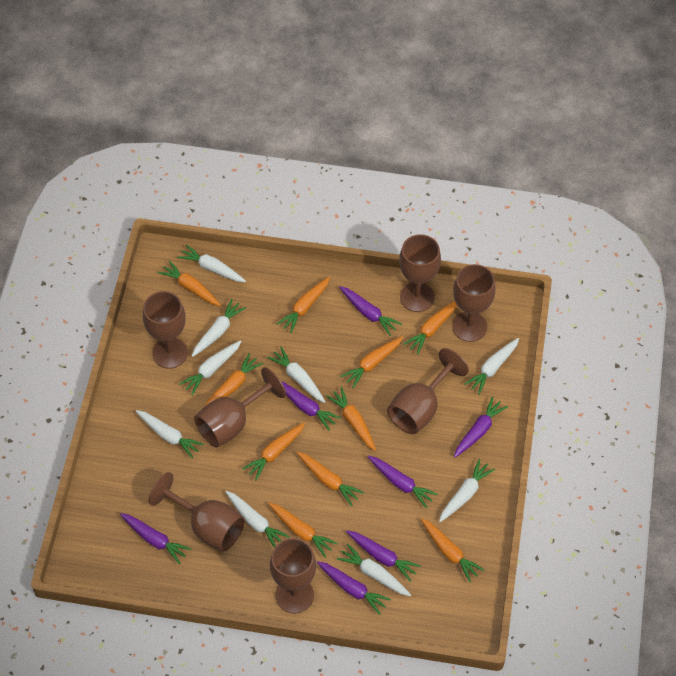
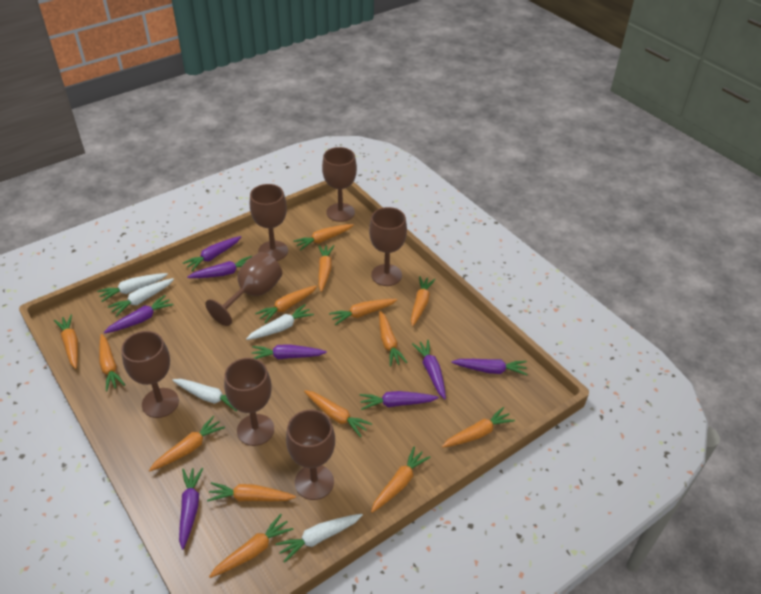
orange carrot: 10 -> 14
purple carrot: 7 -> 8
white carrot: 9 -> 5

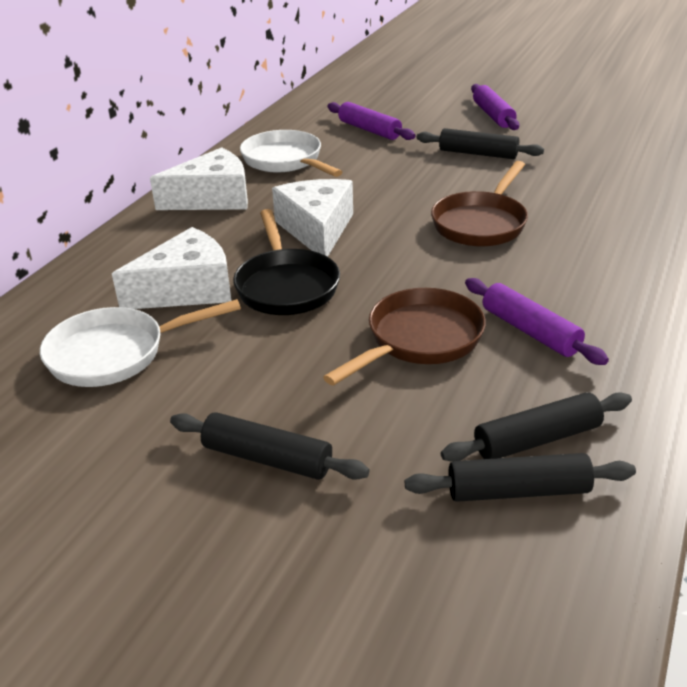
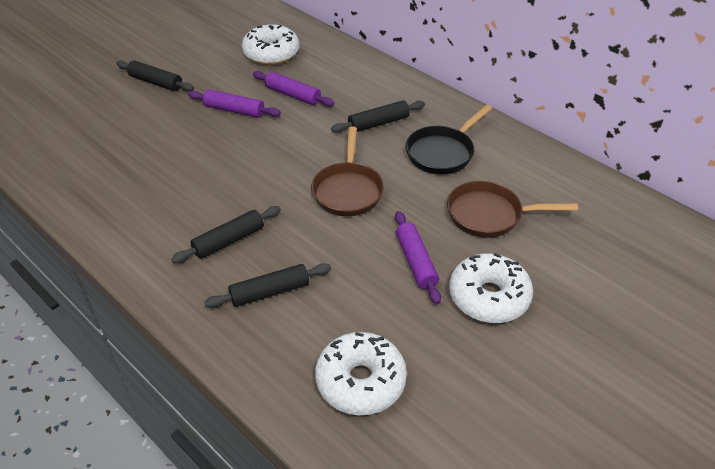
white cheese: 3 -> 0
white donut: 0 -> 3
white pan: 2 -> 0

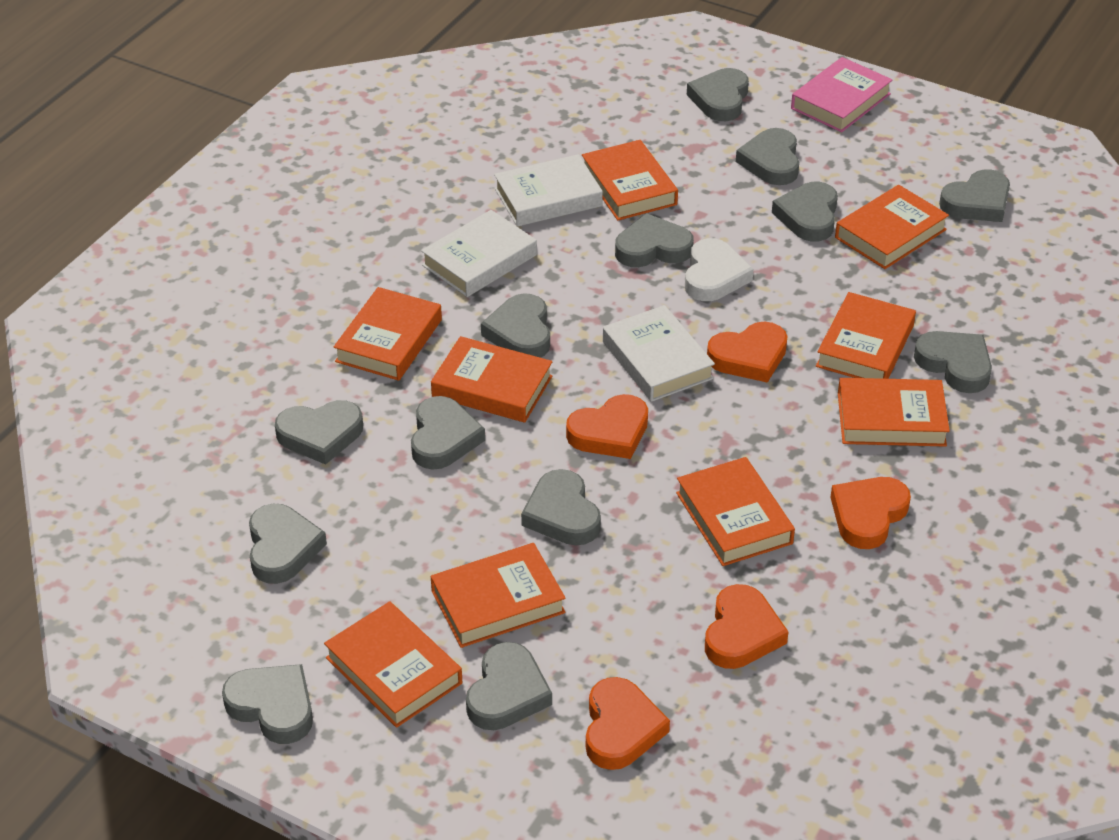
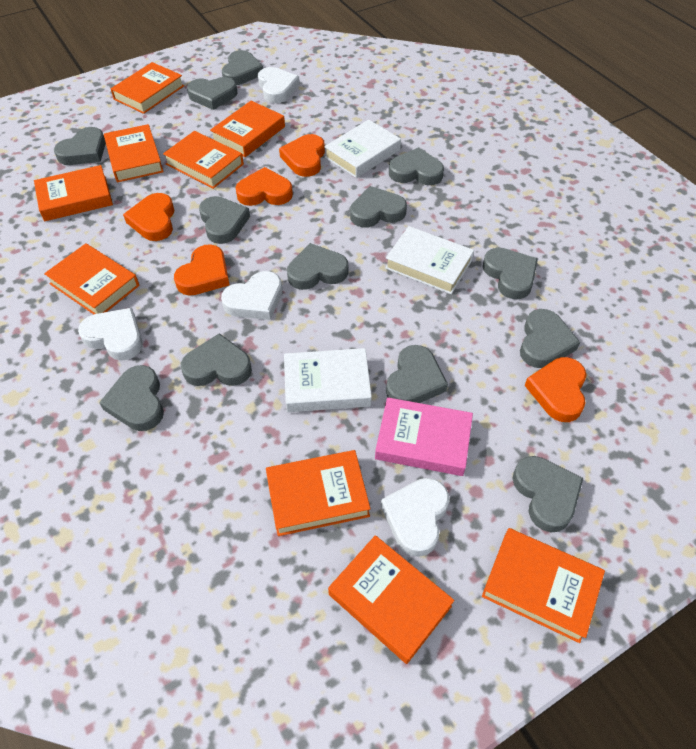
white heart: 1 -> 4

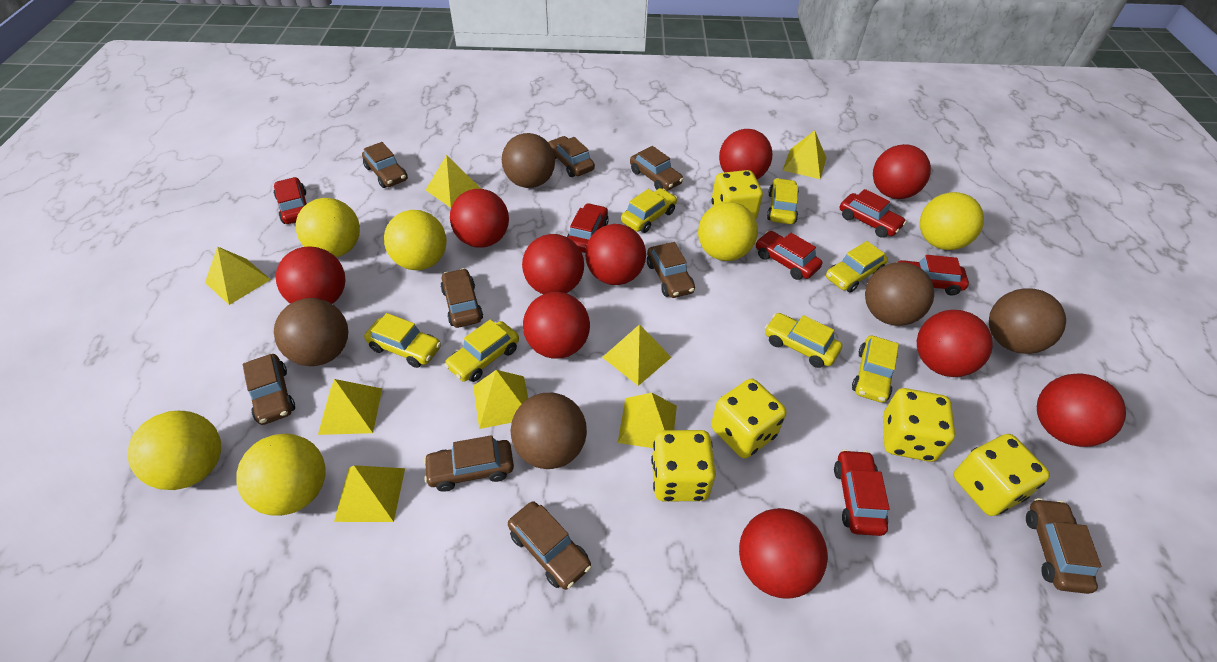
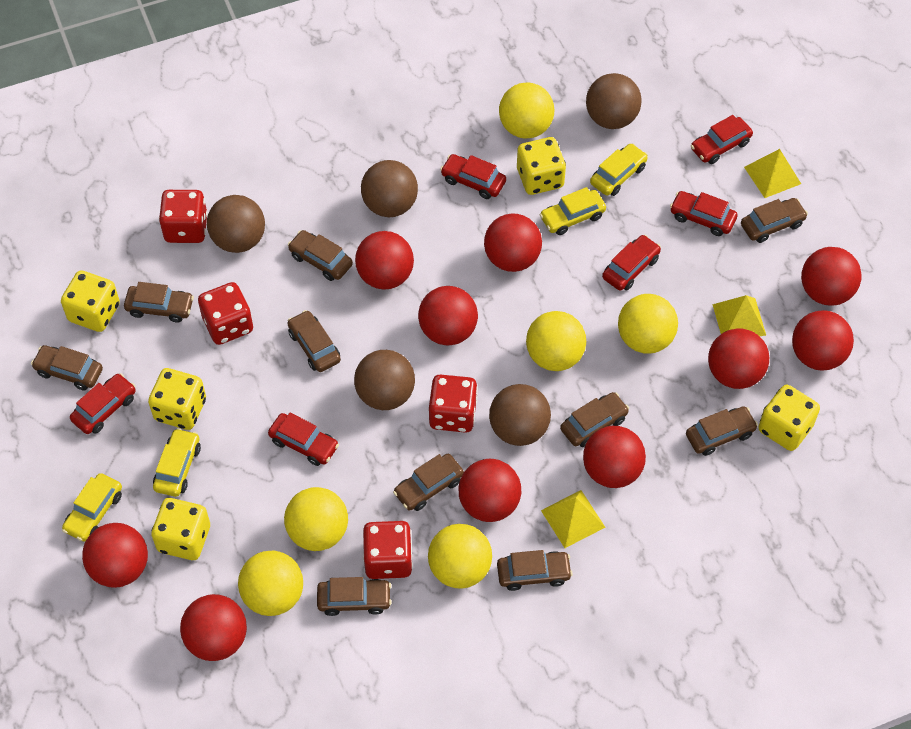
brown car: 9 -> 10
red dice: 0 -> 4
yellow car: 7 -> 4
yellow pyramid: 8 -> 3

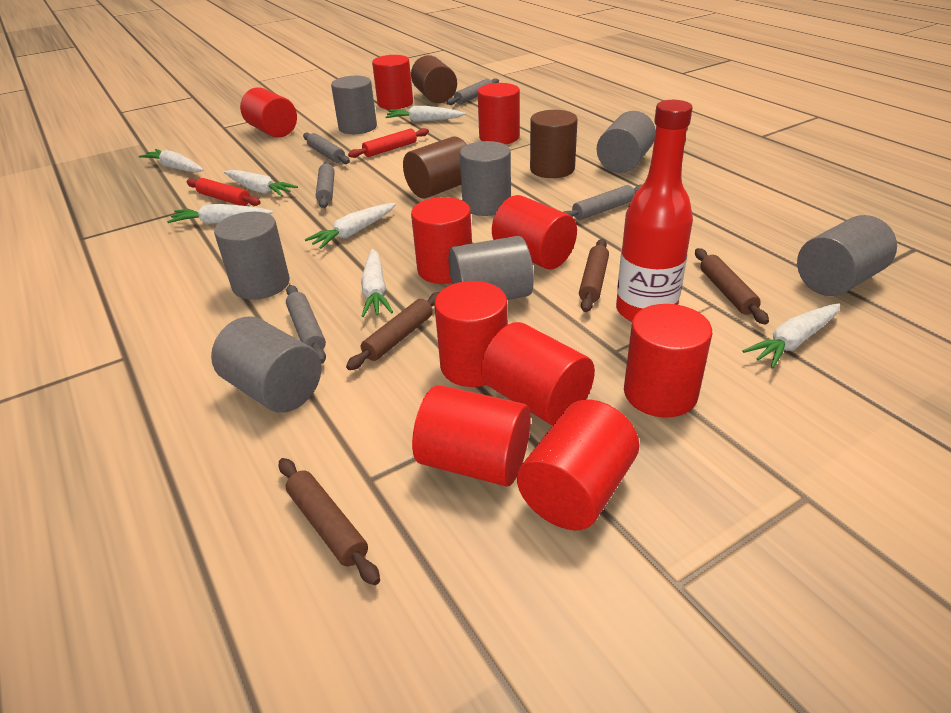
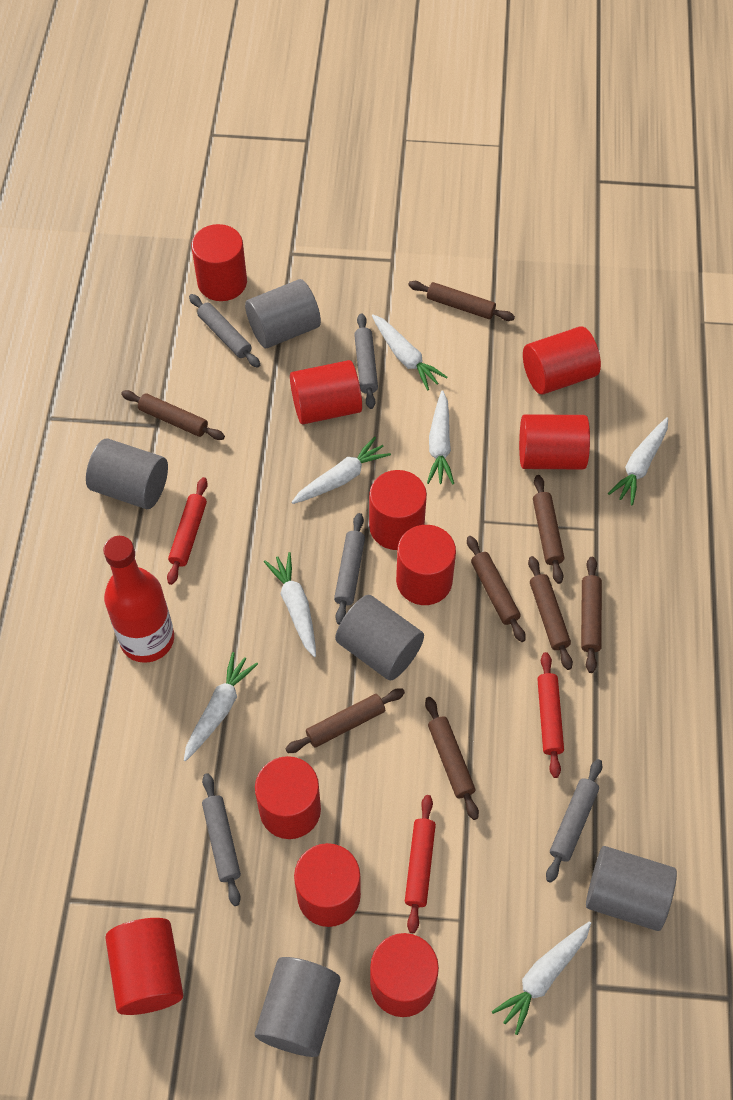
brown cylinder: 3 -> 0
brown rolling pin: 4 -> 8
grey cylinder: 7 -> 5
red rolling pin: 2 -> 3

──────────

Goal of the exercise:
Word for word, set down every record, keeping the images out.

Result of this task:
orange carrot: 10 -> 14
purple carrot: 7 -> 8
white carrot: 9 -> 5

white cheese: 3 -> 0
white donut: 0 -> 3
white pan: 2 -> 0

white heart: 1 -> 4

brown car: 9 -> 10
red dice: 0 -> 4
yellow car: 7 -> 4
yellow pyramid: 8 -> 3

brown cylinder: 3 -> 0
brown rolling pin: 4 -> 8
grey cylinder: 7 -> 5
red rolling pin: 2 -> 3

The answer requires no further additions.